### [PROBLEM REQUIREMENTS]
Set down each entry below exactly as written, keeping the pictures out.

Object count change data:

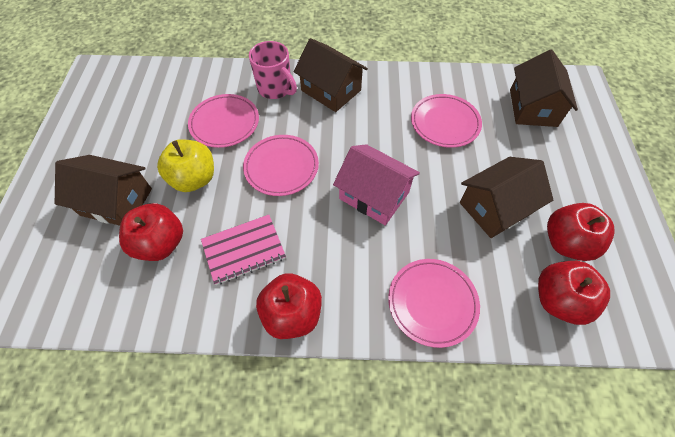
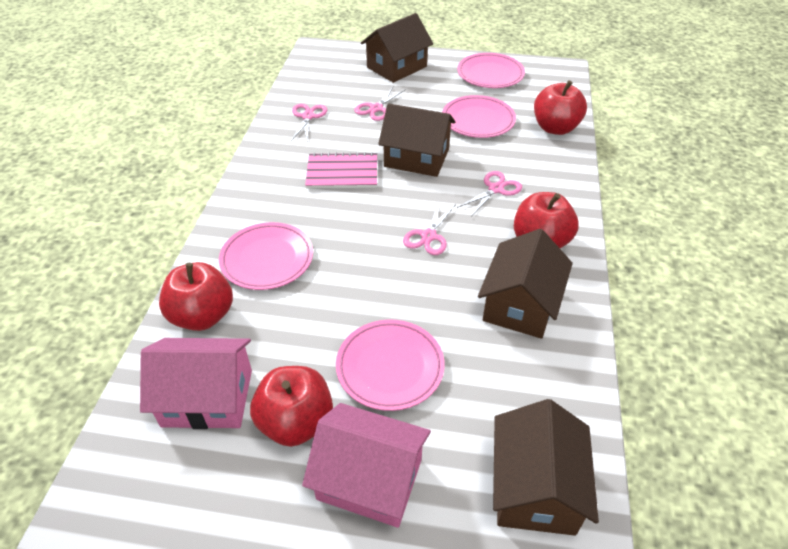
pink house: [333,144,420,225] = 1 -> [140,338,252,429] [302,403,431,528] = 2
pink mug: [249,41,297,99] = 1 -> none = 0
pink scissors: none = 0 -> [291,104,327,141] [354,87,406,121] [403,202,456,255] [457,171,522,216] = 4
yellow apple: [157,139,214,192] = 1 -> none = 0

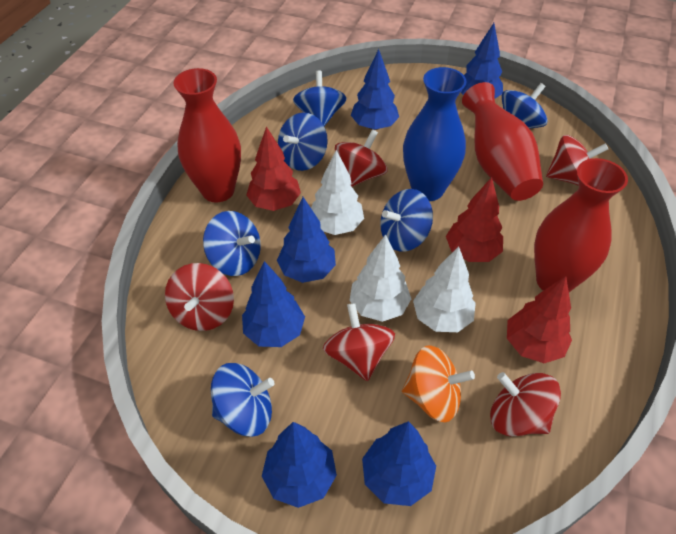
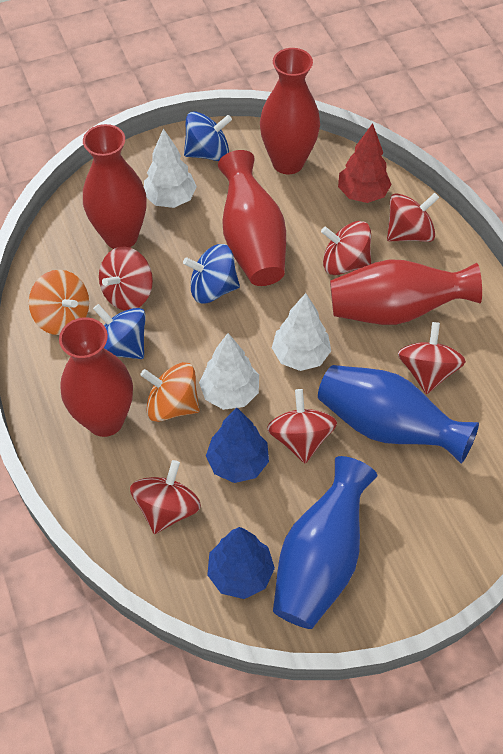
blue spinning top: [203,211,261,276] [211,363,275,437] [278,113,328,171] [293,70,347,126] [380,189,433,252] [502,83,548,129] = 6 -> [93,304,146,359] [183,244,240,304] [184,112,232,161] = 3
blue tree: [242,261,305,347] [262,422,337,508] [277,197,336,283] [351,49,399,130] [362,421,436,506] [461,23,503,98] = 6 -> [206,408,269,483] [207,527,275,599] = 2
blue vase: [403,67,467,201] = 1 -> [273,456,377,629] [318,365,479,463] = 2
orange spinning top: [402,345,475,422] = 1 -> [29,270,89,335] [140,362,200,422] = 2
red spinning top: [165,263,234,331] [323,303,395,381] [335,129,388,187] [490,372,561,436] [546,135,608,186] = 5 -> [99,247,153,311] [130,460,201,534] [267,389,337,464] [321,221,371,275] [387,193,439,242] [398,322,466,394] = 6
red tree: [247,126,301,211] [446,177,503,262] [507,276,572,363] = 3 -> [338,123,392,203] = 1
red vase: [173,68,241,202] [462,82,543,201] [534,158,628,292] = 3 -> [59,317,133,437] [83,124,147,249] [218,150,286,286] [260,48,320,174] [330,259,482,325] = 5

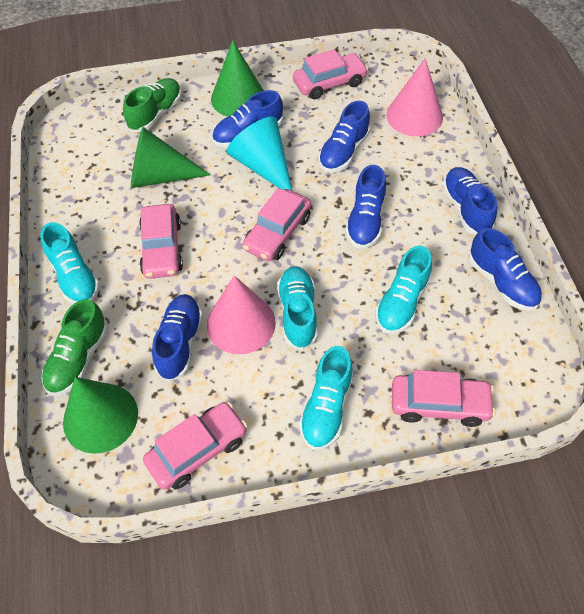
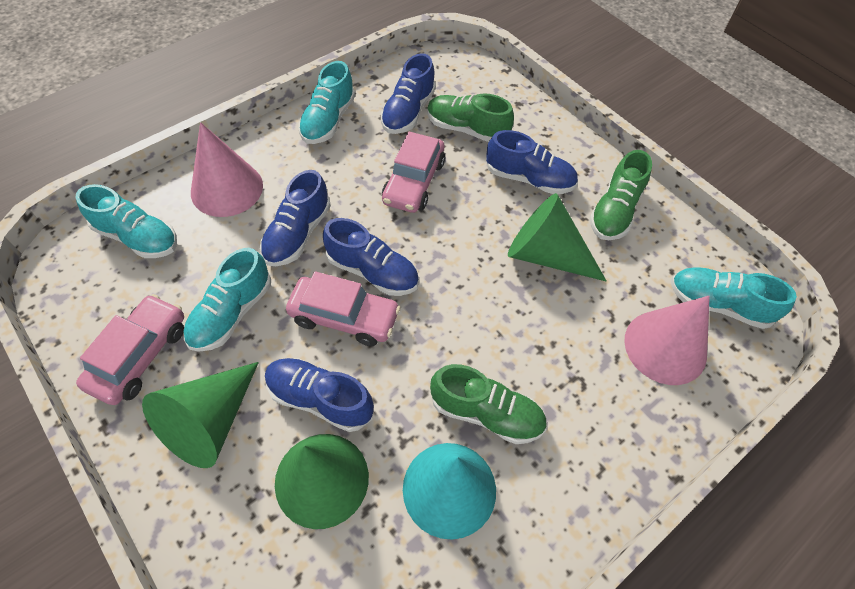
blue shoe: [152,294,203,382] [212,90,283,148] [318,101,370,172] [345,165,386,249] [442,167,497,235] [468,228,542,311] = 6 -> [260,170,331,266] [265,358,374,432] [323,218,419,296] [381,53,436,134] [486,130,578,194] = 5
green shoe: [42,299,108,395] [123,78,182,132] = 2 -> [427,93,514,142] [430,364,547,444] [590,150,652,240] = 3
pink car: [139,204,183,279] [143,402,247,490] [243,188,311,261] [293,49,368,99] [392,370,495,427] = 5 -> [76,294,184,405] [286,271,401,346] [382,131,445,213] = 3

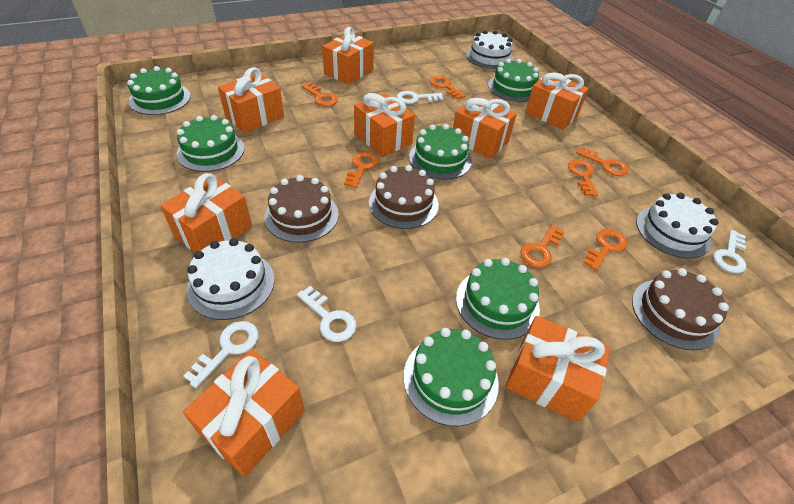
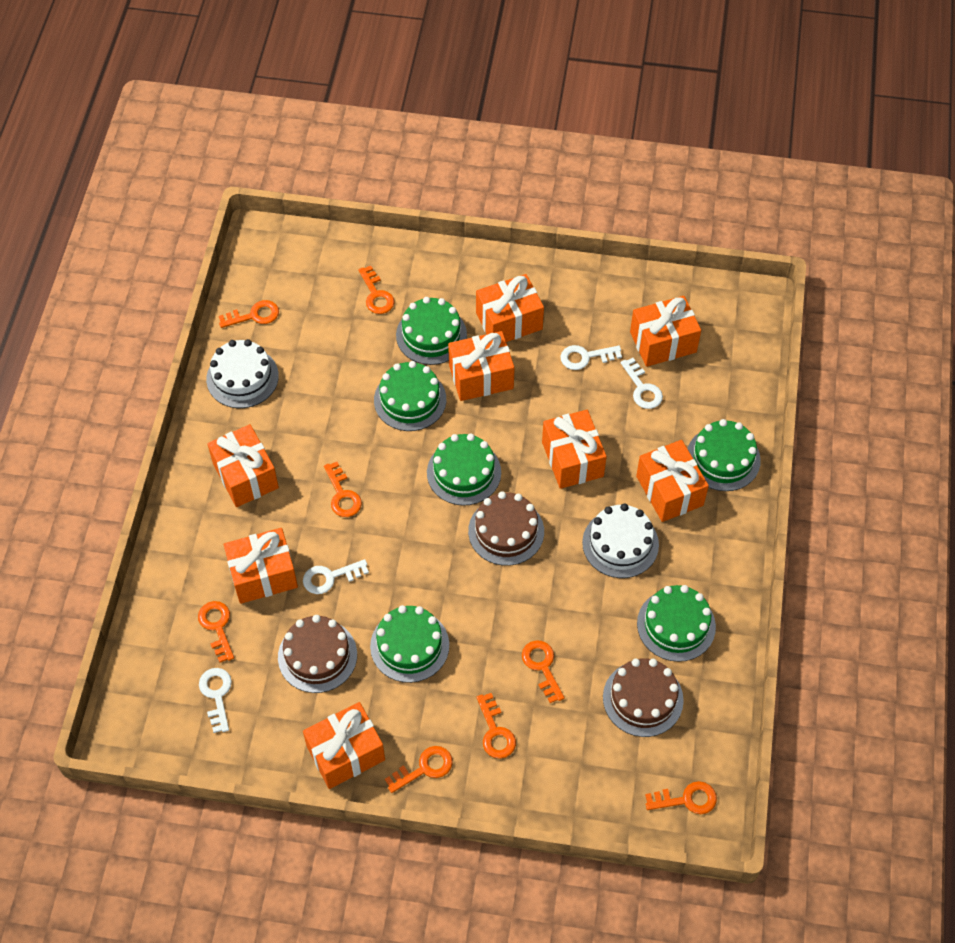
orange key: [301,82,338,107] [344,152,379,188] [430,76,466,99] [520,225,565,268] [568,159,598,197] [576,147,629,176] [583,229,627,271] = 7 -> [198,601,234,663] [219,300,279,328] [324,462,362,517] [358,266,395,314] [385,746,453,793] [477,693,516,759] [522,640,565,703] [645,781,717,814] = 8
white cake: [187,238,274,320] [466,30,513,69] [636,193,718,259] = 3 -> [206,339,279,408] [582,503,659,578] = 2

### [WRITTEN SOLUTION]
pink house: [333,144,420,225] = 1 -> [140,338,252,429] [302,403,431,528] = 2
pink mug: [249,41,297,99] = 1 -> none = 0
pink scissors: none = 0 -> [291,104,327,141] [354,87,406,121] [403,202,456,255] [457,171,522,216] = 4
yellow apple: [157,139,214,192] = 1 -> none = 0

blue spinning top: [203,211,261,276] [211,363,275,437] [278,113,328,171] [293,70,347,126] [380,189,433,252] [502,83,548,129] = 6 -> [93,304,146,359] [183,244,240,304] [184,112,232,161] = 3
blue tree: [242,261,305,347] [262,422,337,508] [277,197,336,283] [351,49,399,130] [362,421,436,506] [461,23,503,98] = 6 -> [206,408,269,483] [207,527,275,599] = 2
blue vase: [403,67,467,201] = 1 -> [273,456,377,629] [318,365,479,463] = 2
orange spinning top: [402,345,475,422] = 1 -> [29,270,89,335] [140,362,200,422] = 2
red spinning top: [165,263,234,331] [323,303,395,381] [335,129,388,187] [490,372,561,436] [546,135,608,186] = 5 -> [99,247,153,311] [130,460,201,534] [267,389,337,464] [321,221,371,275] [387,193,439,242] [398,322,466,394] = 6
red tree: [247,126,301,211] [446,177,503,262] [507,276,572,363] = 3 -> [338,123,392,203] = 1
red vase: [173,68,241,202] [462,82,543,201] [534,158,628,292] = 3 -> [59,317,133,437] [83,124,147,249] [218,150,286,286] [260,48,320,174] [330,259,482,325] = 5

blue shoe: [152,294,203,382] [212,90,283,148] [318,101,370,172] [345,165,386,249] [442,167,497,235] [468,228,542,311] = 6 -> [260,170,331,266] [265,358,374,432] [323,218,419,296] [381,53,436,134] [486,130,578,194] = 5
green shoe: [42,299,108,395] [123,78,182,132] = 2 -> [427,93,514,142] [430,364,547,444] [590,150,652,240] = 3
pink car: [139,204,183,279] [143,402,247,490] [243,188,311,261] [293,49,368,99] [392,370,495,427] = 5 -> [76,294,184,405] [286,271,401,346] [382,131,445,213] = 3

orange key: [301,82,338,107] [344,152,379,188] [430,76,466,99] [520,225,565,268] [568,159,598,197] [576,147,629,176] [583,229,627,271] = 7 -> [198,601,234,663] [219,300,279,328] [324,462,362,517] [358,266,395,314] [385,746,453,793] [477,693,516,759] [522,640,565,703] [645,781,717,814] = 8
white cake: [187,238,274,320] [466,30,513,69] [636,193,718,259] = 3 -> [206,339,279,408] [582,503,659,578] = 2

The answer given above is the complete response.